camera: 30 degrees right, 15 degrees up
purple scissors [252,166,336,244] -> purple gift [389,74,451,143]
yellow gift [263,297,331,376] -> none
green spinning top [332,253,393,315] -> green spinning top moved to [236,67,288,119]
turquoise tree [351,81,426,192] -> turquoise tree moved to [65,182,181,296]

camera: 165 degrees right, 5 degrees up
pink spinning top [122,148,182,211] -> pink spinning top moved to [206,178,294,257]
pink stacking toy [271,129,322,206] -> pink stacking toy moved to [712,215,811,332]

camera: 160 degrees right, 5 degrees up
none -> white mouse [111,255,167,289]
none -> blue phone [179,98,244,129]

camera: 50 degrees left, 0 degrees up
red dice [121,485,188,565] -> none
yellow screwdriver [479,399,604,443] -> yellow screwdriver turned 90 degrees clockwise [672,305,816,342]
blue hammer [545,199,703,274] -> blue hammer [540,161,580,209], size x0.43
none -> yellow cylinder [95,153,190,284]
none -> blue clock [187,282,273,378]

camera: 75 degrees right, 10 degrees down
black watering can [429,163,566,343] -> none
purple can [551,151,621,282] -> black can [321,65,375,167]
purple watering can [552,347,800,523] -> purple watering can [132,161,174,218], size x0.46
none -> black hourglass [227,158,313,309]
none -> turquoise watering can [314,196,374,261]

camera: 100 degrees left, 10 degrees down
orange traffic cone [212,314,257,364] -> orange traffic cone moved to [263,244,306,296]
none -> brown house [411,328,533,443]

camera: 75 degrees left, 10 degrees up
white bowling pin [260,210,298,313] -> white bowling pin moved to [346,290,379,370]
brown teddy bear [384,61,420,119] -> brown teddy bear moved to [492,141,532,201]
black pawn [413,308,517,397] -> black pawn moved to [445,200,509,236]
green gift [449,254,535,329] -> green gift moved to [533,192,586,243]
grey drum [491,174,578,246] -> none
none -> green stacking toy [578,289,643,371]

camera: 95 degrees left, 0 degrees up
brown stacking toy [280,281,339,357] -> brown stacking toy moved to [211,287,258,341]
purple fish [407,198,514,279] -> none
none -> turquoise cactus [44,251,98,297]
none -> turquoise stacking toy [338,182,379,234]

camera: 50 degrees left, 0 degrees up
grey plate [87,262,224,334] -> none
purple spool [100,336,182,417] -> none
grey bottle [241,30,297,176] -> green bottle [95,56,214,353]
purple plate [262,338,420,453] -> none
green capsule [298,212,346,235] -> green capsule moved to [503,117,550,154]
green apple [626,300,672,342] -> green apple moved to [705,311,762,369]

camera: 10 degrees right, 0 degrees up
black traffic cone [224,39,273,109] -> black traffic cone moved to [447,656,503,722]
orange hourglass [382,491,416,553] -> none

-----

**Work request**
Copy the material above so that it matches line for line.

**Exercise solution**
camera: 30 degrees right, 15 degrees up
purple scissors [252,166,336,244] -> purple gift [389,74,451,143]
yellow gift [263,297,331,376] -> none
green spinning top [332,253,393,315] -> green spinning top moved to [236,67,288,119]
turquoise tree [351,81,426,192] -> turquoise tree moved to [65,182,181,296]

camera: 165 degrees right, 5 degrees up
pink spinning top [122,148,182,211] -> pink spinning top moved to [206,178,294,257]
pink stacking toy [271,129,322,206] -> pink stacking toy moved to [712,215,811,332]

camera: 160 degrees right, 5 degrees up
none -> white mouse [111,255,167,289]
none -> blue phone [179,98,244,129]

camera: 50 degrees left, 0 degrees up
red dice [121,485,188,565] -> none
yellow screwdriver [479,399,604,443] -> yellow screwdriver turned 90 degrees clockwise [672,305,816,342]
blue hammer [545,199,703,274] -> blue hammer [540,161,580,209], size x0.43
none -> yellow cylinder [95,153,190,284]
none -> blue clock [187,282,273,378]

camera: 75 degrees right, 10 degrees down
black watering can [429,163,566,343] -> none
purple can [551,151,621,282] -> black can [321,65,375,167]
purple watering can [552,347,800,523] -> purple watering can [132,161,174,218], size x0.46
none -> black hourglass [227,158,313,309]
none -> turquoise watering can [314,196,374,261]

camera: 100 degrees left, 10 degrees down
orange traffic cone [212,314,257,364] -> orange traffic cone moved to [263,244,306,296]
none -> brown house [411,328,533,443]

camera: 75 degrees left, 10 degrees up
white bowling pin [260,210,298,313] -> white bowling pin moved to [346,290,379,370]
brown teddy bear [384,61,420,119] -> brown teddy bear moved to [492,141,532,201]
black pawn [413,308,517,397] -> black pawn moved to [445,200,509,236]
green gift [449,254,535,329] -> green gift moved to [533,192,586,243]
grey drum [491,174,578,246] -> none
none -> green stacking toy [578,289,643,371]

camera: 95 degrees left, 0 degrees up
brown stacking toy [280,281,339,357] -> brown stacking toy moved to [211,287,258,341]
purple fish [407,198,514,279] -> none
none -> turquoise cactus [44,251,98,297]
none -> turquoise stacking toy [338,182,379,234]

camera: 50 degrees left, 0 degrees up
grey plate [87,262,224,334] -> none
purple spool [100,336,182,417] -> none
grey bottle [241,30,297,176] -> green bottle [95,56,214,353]
purple plate [262,338,420,453] -> none
green capsule [298,212,346,235] -> green capsule moved to [503,117,550,154]
green apple [626,300,672,342] -> green apple moved to [705,311,762,369]

camera: 10 degrees right, 0 degrees up
black traffic cone [224,39,273,109] -> black traffic cone moved to [447,656,503,722]
orange hourglass [382,491,416,553] -> none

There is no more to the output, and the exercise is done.